§ Work instructions: An exact copy of every record is needed.

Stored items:
Content starts

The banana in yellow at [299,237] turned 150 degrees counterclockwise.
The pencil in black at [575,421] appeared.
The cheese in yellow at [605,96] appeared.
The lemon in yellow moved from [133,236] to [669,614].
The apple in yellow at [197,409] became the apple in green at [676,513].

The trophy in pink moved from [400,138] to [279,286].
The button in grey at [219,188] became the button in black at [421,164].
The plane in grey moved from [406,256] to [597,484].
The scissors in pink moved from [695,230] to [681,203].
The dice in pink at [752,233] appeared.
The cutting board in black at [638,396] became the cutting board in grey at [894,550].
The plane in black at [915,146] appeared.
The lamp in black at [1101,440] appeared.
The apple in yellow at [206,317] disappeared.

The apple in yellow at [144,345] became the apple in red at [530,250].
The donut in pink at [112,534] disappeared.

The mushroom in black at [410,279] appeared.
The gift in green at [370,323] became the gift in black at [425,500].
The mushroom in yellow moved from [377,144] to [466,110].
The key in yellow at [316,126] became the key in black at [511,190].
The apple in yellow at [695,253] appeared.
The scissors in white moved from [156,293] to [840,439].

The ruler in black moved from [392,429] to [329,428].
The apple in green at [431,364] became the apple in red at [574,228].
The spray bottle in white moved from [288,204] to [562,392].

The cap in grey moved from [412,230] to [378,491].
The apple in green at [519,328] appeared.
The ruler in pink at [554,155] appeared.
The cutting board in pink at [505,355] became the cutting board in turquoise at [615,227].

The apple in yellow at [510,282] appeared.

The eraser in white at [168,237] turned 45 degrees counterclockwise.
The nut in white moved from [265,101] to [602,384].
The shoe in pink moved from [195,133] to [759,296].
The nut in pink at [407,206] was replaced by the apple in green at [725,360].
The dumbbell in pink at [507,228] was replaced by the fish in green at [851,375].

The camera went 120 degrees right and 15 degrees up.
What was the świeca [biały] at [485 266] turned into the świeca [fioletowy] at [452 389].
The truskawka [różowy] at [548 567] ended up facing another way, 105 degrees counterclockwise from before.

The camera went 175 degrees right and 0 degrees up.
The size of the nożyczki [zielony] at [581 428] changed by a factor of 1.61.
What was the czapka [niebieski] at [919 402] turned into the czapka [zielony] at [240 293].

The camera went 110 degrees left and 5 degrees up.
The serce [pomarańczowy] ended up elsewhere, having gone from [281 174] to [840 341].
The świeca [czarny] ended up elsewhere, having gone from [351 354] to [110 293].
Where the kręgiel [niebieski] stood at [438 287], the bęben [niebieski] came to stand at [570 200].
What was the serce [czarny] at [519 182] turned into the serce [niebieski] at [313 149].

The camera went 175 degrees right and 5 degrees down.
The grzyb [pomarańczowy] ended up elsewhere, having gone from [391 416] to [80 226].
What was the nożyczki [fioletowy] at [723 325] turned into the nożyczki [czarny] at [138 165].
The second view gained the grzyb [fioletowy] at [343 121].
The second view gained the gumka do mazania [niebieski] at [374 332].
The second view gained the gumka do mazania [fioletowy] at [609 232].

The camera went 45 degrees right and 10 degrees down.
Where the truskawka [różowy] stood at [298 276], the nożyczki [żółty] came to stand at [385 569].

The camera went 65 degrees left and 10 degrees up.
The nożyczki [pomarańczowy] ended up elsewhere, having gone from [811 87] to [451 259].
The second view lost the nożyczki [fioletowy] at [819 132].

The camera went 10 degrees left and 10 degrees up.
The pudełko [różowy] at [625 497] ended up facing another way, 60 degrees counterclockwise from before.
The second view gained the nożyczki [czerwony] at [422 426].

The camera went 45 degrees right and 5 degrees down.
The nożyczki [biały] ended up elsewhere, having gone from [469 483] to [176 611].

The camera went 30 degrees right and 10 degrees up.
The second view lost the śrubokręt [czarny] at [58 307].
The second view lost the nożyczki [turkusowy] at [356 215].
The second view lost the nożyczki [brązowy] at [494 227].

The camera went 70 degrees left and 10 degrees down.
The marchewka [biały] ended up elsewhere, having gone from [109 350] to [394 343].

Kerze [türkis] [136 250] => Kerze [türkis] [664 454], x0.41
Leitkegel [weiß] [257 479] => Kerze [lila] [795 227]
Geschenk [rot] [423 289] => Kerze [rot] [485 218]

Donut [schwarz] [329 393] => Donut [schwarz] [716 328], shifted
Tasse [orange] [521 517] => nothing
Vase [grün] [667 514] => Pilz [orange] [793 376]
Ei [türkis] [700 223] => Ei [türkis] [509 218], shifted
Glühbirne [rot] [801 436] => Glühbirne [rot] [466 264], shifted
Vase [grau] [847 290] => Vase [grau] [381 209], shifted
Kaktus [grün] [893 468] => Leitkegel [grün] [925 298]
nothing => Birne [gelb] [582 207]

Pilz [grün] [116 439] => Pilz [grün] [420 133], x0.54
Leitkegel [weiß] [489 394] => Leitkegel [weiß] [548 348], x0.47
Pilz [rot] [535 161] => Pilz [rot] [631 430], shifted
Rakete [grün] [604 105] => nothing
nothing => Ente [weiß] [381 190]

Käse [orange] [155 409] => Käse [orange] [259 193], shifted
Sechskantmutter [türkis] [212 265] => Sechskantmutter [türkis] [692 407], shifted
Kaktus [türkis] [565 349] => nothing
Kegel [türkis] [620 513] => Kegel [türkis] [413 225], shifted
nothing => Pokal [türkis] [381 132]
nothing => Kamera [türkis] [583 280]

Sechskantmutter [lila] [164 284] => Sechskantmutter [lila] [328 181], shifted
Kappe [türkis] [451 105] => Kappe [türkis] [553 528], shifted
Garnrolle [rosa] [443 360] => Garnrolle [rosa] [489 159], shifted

Content ends

§ Written reply:
The banana in yellow at [299,237] turned 150 degrees counterclockwise.
The pencil in black at [575,421] appeared.
The cheese in yellow at [605,96] appeared.
The lemon in yellow moved from [133,236] to [669,614].
The apple in yellow at [197,409] became the apple in green at [676,513].

The trophy in pink moved from [400,138] to [279,286].
The button in grey at [219,188] became the button in black at [421,164].
The plane in grey moved from [406,256] to [597,484].
The scissors in pink moved from [695,230] to [681,203].
The dice in pink at [752,233] appeared.
The cutting board in black at [638,396] became the cutting board in grey at [894,550].
The plane in black at [915,146] appeared.
The lamp in black at [1101,440] appeared.
The apple in yellow at [206,317] disappeared.

The apple in yellow at [144,345] became the apple in red at [530,250].
The donut in pink at [112,534] disappeared.

The mushroom in black at [410,279] appeared.
The gift in green at [370,323] became the gift in black at [425,500].
The mushroom in yellow moved from [377,144] to [466,110].
The key in yellow at [316,126] became the key in black at [511,190].
The apple in yellow at [695,253] appeared.
The scissors in white moved from [156,293] to [840,439].

The ruler in black moved from [392,429] to [329,428].
The apple in green at [431,364] became the apple in red at [574,228].
The spray bottle in white moved from [288,204] to [562,392].

The cap in grey moved from [412,230] to [378,491].
The apple in green at [519,328] appeared.
The ruler in pink at [554,155] appeared.
The cutting board in pink at [505,355] became the cutting board in turquoise at [615,227].

The apple in yellow at [510,282] appeared.

The eraser in white at [168,237] turned 45 degrees counterclockwise.
The nut in white moved from [265,101] to [602,384].
The shoe in pink moved from [195,133] to [759,296].
The nut in pink at [407,206] was replaced by the apple in green at [725,360].
The dumbbell in pink at [507,228] was replaced by the fish in green at [851,375].

The camera went 120 degrees right and 15 degrees up.
What was the świeca [biały] at [485 266] turned into the świeca [fioletowy] at [452 389].
The truskawka [różowy] at [548 567] ended up facing another way, 105 degrees counterclockwise from before.

The camera went 175 degrees right and 0 degrees up.
The size of the nożyczki [zielony] at [581 428] changed by a factor of 1.61.
What was the czapka [niebieski] at [919 402] turned into the czapka [zielony] at [240 293].

The camera went 110 degrees left and 5 degrees up.
The serce [pomarańczowy] ended up elsewhere, having gone from [281 174] to [840 341].
The świeca [czarny] ended up elsewhere, having gone from [351 354] to [110 293].
Where the kręgiel [niebieski] stood at [438 287], the bęben [niebieski] came to stand at [570 200].
What was the serce [czarny] at [519 182] turned into the serce [niebieski] at [313 149].

The camera went 175 degrees right and 5 degrees down.
The grzyb [pomarańczowy] ended up elsewhere, having gone from [391 416] to [80 226].
What was the nożyczki [fioletowy] at [723 325] turned into the nożyczki [czarny] at [138 165].
The second view gained the grzyb [fioletowy] at [343 121].
The second view gained the gumka do mazania [niebieski] at [374 332].
The second view gained the gumka do mazania [fioletowy] at [609 232].

The camera went 45 degrees right and 10 degrees down.
Where the truskawka [różowy] stood at [298 276], the nożyczki [żółty] came to stand at [385 569].

The camera went 65 degrees left and 10 degrees up.
The nożyczki [pomarańczowy] ended up elsewhere, having gone from [811 87] to [451 259].
The second view lost the nożyczki [fioletowy] at [819 132].

The camera went 10 degrees left and 10 degrees up.
The pudełko [różowy] at [625 497] ended up facing another way, 60 degrees counterclockwise from before.
The second view gained the nożyczki [czerwony] at [422 426].

The camera went 45 degrees right and 5 degrees down.
The nożyczki [biały] ended up elsewhere, having gone from [469 483] to [176 611].

The camera went 30 degrees right and 10 degrees up.
The second view lost the śrubokręt [czarny] at [58 307].
The second view lost the nożyczki [turkusowy] at [356 215].
The second view lost the nożyczki [brązowy] at [494 227].

The camera went 70 degrees left and 10 degrees down.
The marchewka [biały] ended up elsewhere, having gone from [109 350] to [394 343].

Kerze [türkis] [136 250] => Kerze [türkis] [664 454], x0.41
Leitkegel [weiß] [257 479] => Kerze [lila] [795 227]
Geschenk [rot] [423 289] => Kerze [rot] [485 218]

Donut [schwarz] [329 393] => Donut [schwarz] [716 328], shifted
Tasse [orange] [521 517] => nothing
Vase [grün] [667 514] => Pilz [orange] [793 376]
Ei [türkis] [700 223] => Ei [türkis] [509 218], shifted
Glühbirne [rot] [801 436] => Glühbirne [rot] [466 264], shifted
Vase [grau] [847 290] => Vase [grau] [381 209], shifted
Kaktus [grün] [893 468] => Leitkegel [grün] [925 298]
nothing => Birne [gelb] [582 207]

Pilz [grün] [116 439] => Pilz [grün] [420 133], x0.54
Leitkegel [weiß] [489 394] => Leitkegel [weiß] [548 348], x0.47
Pilz [rot] [535 161] => Pilz [rot] [631 430], shifted
Rakete [grün] [604 105] => nothing
nothing => Ente [weiß] [381 190]

Käse [orange] [155 409] => Käse [orange] [259 193], shifted
Sechskantmutter [türkis] [212 265] => Sechskantmutter [türkis] [692 407], shifted
Kaktus [türkis] [565 349] => nothing
Kegel [türkis] [620 513] => Kegel [türkis] [413 225], shifted
nothing => Pokal [türkis] [381 132]
nothing => Kamera [türkis] [583 280]

Sechskantmutter [lila] [164 284] => Sechskantmutter [lila] [328 181], shifted
Kappe [türkis] [451 105] => Kappe [türkis] [553 528], shifted
Garnrolle [rosa] [443 360] => Garnrolle [rosa] [489 159], shifted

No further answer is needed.